Record set
+ + + + +
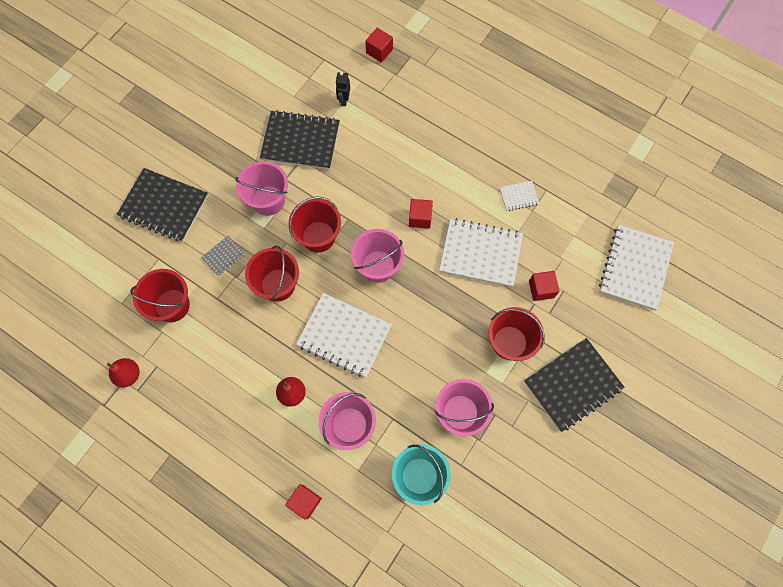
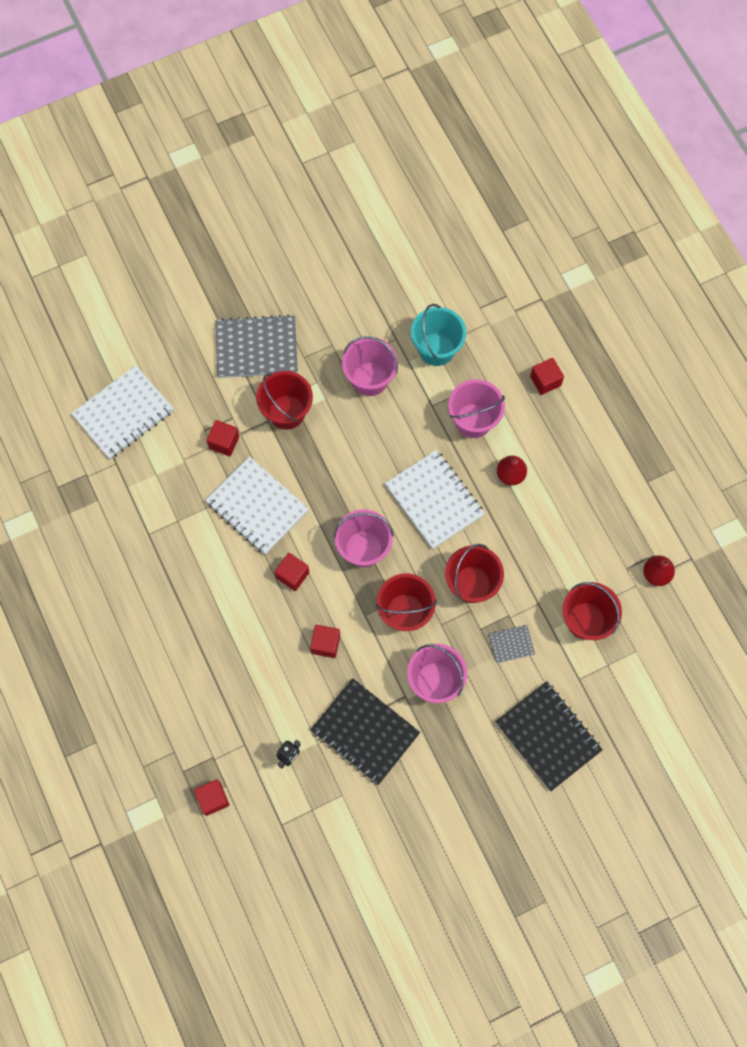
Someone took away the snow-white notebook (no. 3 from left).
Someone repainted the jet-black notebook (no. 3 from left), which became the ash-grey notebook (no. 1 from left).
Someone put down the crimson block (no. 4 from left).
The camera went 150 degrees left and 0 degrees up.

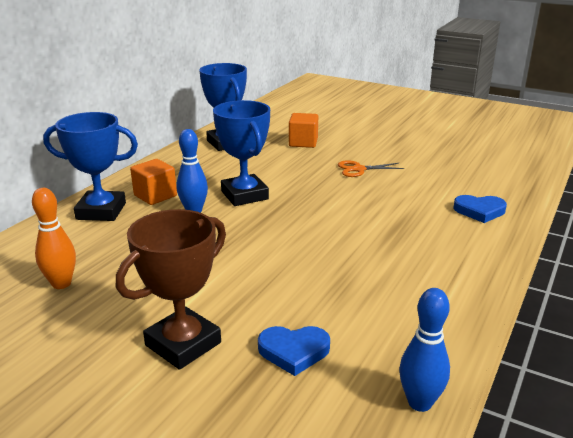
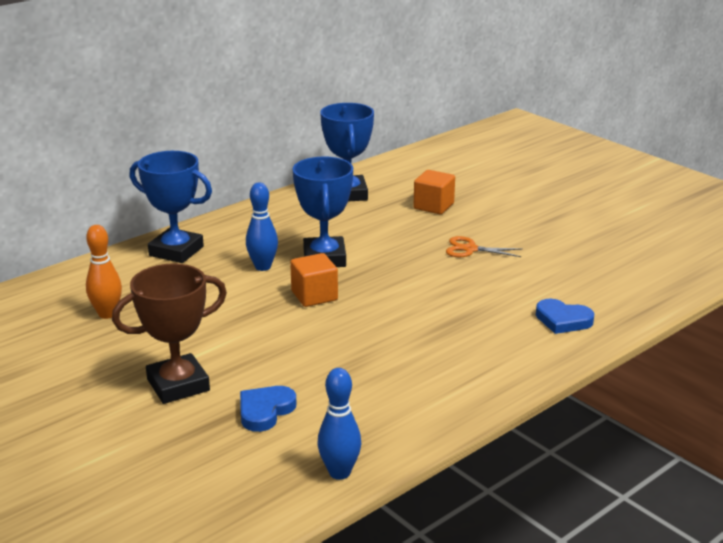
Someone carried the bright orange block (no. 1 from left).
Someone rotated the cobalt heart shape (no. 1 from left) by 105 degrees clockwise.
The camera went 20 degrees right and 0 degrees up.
+ + + + +
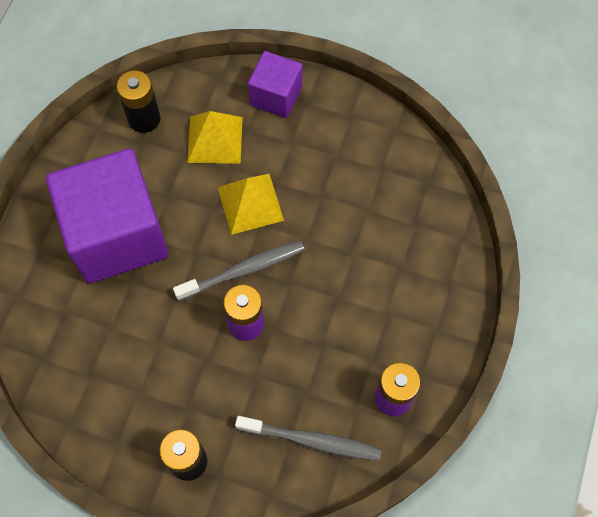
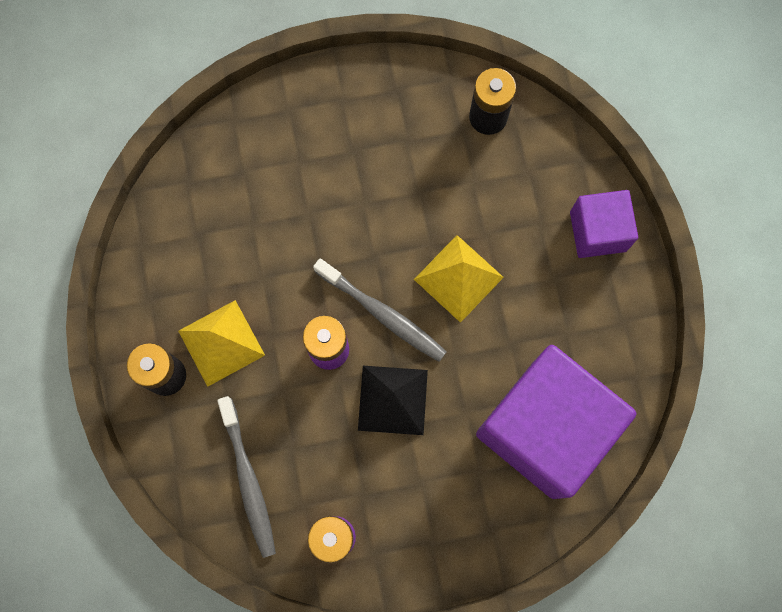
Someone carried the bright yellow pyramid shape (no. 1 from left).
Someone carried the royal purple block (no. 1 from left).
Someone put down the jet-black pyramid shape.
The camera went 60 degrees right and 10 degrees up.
+ + + + +
Using the material above, return each line in which the word "down" occurs.

Your response
Someone put down the crimson block (no. 4 from left).
Someone put down the jet-black pyramid shape.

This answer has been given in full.